(Before-and-after scene images)

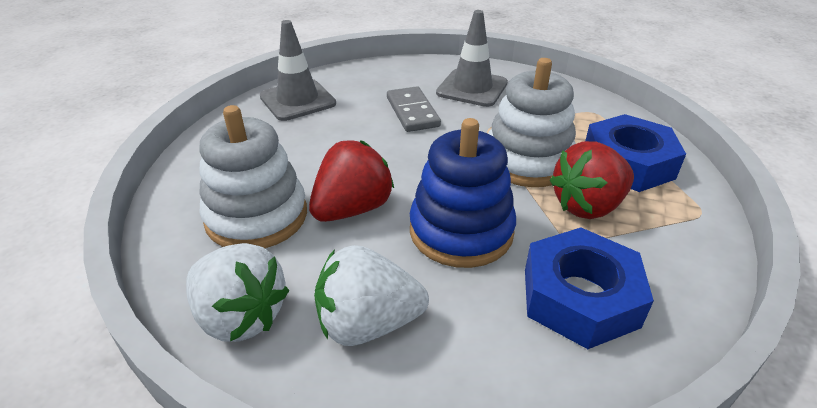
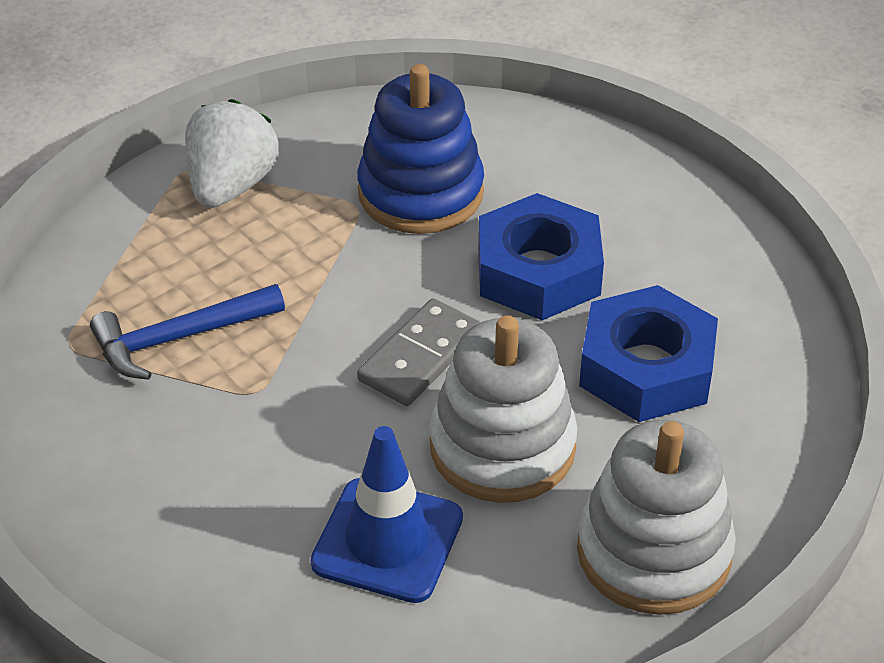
blue hammer: 0 -> 1
blue traffic cone: 0 -> 1
grey traffic cone: 2 -> 0
red strawberry: 2 -> 0
white strawberry: 2 -> 1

:: WORK REQUEST ::
Every line above must be printed again exactly, pictures excluded.

:: REPLY ::
blue hammer: 0 -> 1
blue traffic cone: 0 -> 1
grey traffic cone: 2 -> 0
red strawberry: 2 -> 0
white strawberry: 2 -> 1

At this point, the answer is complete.